## [Source data]
+++++

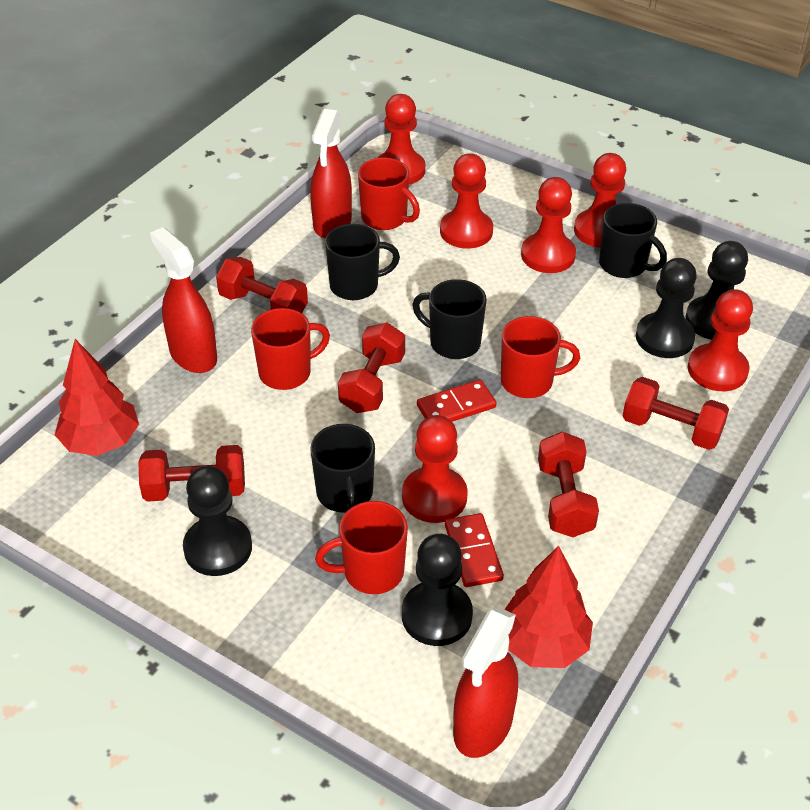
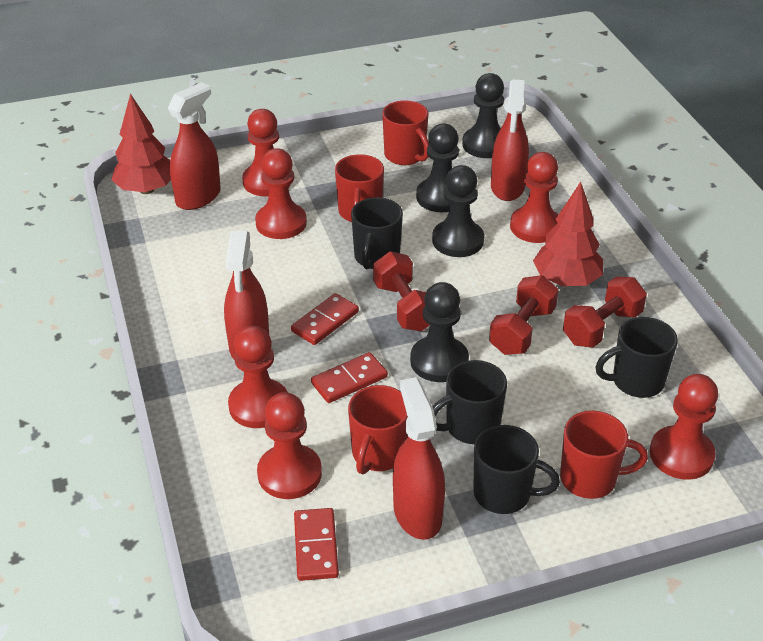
red domino: 2 -> 3
red dumbbell: 5 -> 3
red spray bottle: 3 -> 4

+++++

## [Activity]
Every line of the listing is to be retyped exactly; pictures stay out.

## [Answer space]
red domino: 2 -> 3
red dumbbell: 5 -> 3
red spray bottle: 3 -> 4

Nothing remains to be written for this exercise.